* _DATA EXTRACT_
☆ ☆ ☆ ☆ ☆ ☆ ☆
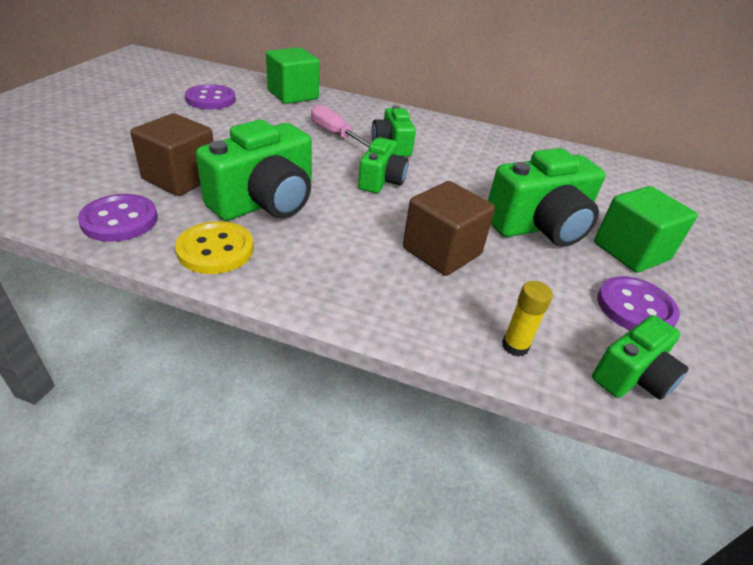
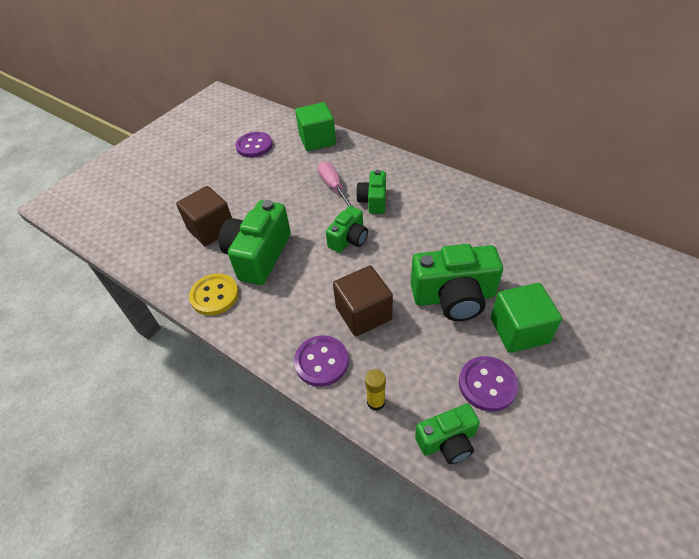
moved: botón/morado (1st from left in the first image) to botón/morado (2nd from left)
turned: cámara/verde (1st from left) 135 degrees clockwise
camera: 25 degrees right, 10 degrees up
☆ ☆ ☆ ☆ ☆ ☆ ☆
* _EXERCISE DIRECTIONS_
Write out the data word for word. Any picture is to be skipped.

* _RESPONSE TO THE EXERCISE_
moved: botón/morado (1st from left in the first image) to botón/morado (2nd from left)
turned: cámara/verde (1st from left) 135 degrees clockwise
camera: 25 degrees right, 10 degrees up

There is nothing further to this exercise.